* **TASK ITEM**
What you return should be every line below, word for word, and none of the images.

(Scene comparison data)
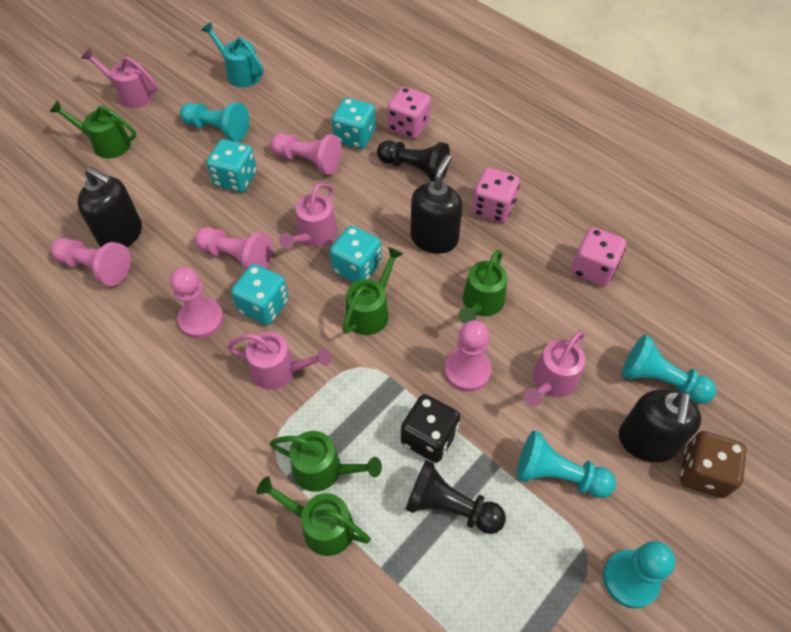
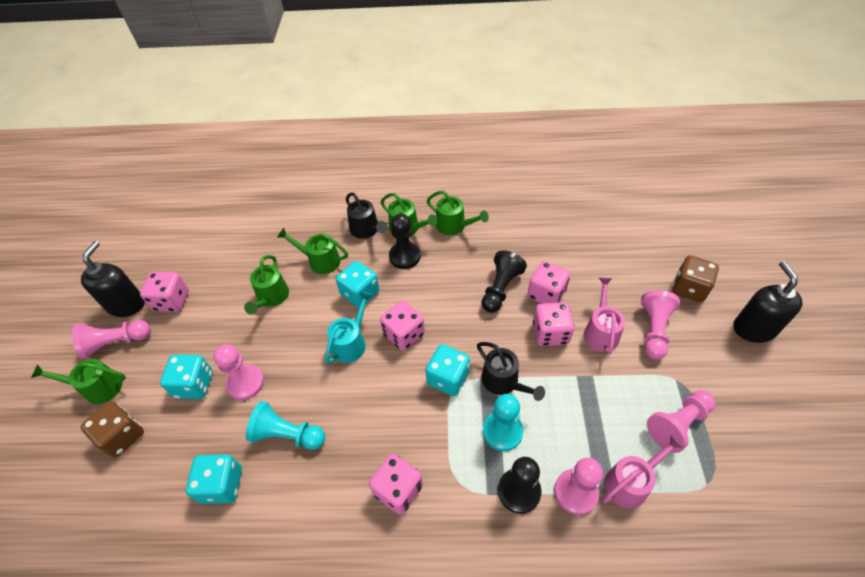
black dice: 1 -> 0
black pawn: 2 -> 3
black soap dispenser: 3 -> 2
black watering can: 0 -> 2
brown dice: 1 -> 2
pink dice: 3 -> 5
pink watering can: 4 -> 2
turquoise pawn: 4 -> 2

* **SOLUTION TO THE EXERCISE**
black dice: 1 -> 0
black pawn: 2 -> 3
black soap dispenser: 3 -> 2
black watering can: 0 -> 2
brown dice: 1 -> 2
pink dice: 3 -> 5
pink watering can: 4 -> 2
turquoise pawn: 4 -> 2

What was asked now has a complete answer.